== What this task involves ==
Of the entries below, restate word for word only the section that runs from the line with "orange brick E14:F14" to the line with "orange brick D3:E3", counting both ends.
*** Block opens ***
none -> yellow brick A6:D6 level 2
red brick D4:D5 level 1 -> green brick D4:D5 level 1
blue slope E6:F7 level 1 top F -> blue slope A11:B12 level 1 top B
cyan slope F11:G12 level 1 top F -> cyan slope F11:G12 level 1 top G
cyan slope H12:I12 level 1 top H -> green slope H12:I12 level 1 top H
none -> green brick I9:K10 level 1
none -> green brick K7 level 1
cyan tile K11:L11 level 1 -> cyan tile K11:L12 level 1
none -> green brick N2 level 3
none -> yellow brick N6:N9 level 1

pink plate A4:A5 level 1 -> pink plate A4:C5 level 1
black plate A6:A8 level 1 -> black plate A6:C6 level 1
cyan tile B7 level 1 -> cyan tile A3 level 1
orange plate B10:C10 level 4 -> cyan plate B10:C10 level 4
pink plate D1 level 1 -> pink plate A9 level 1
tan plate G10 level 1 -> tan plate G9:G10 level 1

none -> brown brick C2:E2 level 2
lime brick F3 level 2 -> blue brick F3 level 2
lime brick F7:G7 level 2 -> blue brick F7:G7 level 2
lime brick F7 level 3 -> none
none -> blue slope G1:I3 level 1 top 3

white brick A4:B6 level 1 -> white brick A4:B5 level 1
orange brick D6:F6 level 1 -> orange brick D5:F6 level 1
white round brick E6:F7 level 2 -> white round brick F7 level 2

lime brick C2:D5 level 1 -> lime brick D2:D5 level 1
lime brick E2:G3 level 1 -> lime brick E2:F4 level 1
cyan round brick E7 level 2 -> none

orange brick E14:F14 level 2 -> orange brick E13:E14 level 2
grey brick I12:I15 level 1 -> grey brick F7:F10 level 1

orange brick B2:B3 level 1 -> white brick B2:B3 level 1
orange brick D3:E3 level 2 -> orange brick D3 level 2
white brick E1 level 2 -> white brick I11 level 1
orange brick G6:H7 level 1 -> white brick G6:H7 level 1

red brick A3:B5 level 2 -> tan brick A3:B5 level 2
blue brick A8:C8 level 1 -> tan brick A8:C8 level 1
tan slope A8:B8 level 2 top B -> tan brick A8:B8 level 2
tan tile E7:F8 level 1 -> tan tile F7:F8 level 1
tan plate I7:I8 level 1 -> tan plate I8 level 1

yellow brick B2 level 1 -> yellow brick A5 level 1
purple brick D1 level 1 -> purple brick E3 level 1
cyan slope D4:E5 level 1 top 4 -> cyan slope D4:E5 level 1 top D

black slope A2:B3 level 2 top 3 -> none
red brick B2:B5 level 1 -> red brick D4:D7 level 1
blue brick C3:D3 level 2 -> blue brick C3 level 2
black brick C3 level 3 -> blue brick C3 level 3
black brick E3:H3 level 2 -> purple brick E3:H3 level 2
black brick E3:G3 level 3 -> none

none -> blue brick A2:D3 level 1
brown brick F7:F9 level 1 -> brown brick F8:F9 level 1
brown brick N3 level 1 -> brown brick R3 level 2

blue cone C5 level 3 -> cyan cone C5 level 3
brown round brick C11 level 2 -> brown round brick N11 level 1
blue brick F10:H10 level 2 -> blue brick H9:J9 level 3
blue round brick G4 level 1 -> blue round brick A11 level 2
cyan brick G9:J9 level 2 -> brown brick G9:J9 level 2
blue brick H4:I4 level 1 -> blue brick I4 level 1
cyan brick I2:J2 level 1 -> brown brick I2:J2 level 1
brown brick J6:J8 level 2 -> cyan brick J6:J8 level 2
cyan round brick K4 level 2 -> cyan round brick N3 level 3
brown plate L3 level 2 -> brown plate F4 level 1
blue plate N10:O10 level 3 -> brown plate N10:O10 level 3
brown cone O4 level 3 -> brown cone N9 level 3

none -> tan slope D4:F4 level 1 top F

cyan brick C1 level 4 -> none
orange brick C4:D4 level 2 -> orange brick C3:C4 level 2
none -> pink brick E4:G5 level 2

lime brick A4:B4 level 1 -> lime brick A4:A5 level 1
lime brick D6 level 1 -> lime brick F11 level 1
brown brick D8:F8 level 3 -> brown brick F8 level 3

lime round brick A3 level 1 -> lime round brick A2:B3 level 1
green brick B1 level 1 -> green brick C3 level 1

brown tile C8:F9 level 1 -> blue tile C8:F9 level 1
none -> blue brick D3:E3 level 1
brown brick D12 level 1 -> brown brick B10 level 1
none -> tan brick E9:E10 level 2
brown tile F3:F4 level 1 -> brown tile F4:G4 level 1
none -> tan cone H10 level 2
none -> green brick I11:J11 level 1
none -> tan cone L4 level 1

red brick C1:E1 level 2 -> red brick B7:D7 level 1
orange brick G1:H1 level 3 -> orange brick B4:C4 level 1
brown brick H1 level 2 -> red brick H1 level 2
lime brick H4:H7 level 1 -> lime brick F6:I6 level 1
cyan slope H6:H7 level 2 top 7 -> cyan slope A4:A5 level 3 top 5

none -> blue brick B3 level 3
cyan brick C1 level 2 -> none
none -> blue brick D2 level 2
*** Block closes ***
== Written answer ==
orange brick E14:F14 level 2 -> orange brick E13:E14 level 2
grey brick I12:I15 level 1 -> grey brick F7:F10 level 1

orange brick B2:B3 level 1 -> white brick B2:B3 level 1
orange brick D3:E3 level 2 -> orange brick D3 level 2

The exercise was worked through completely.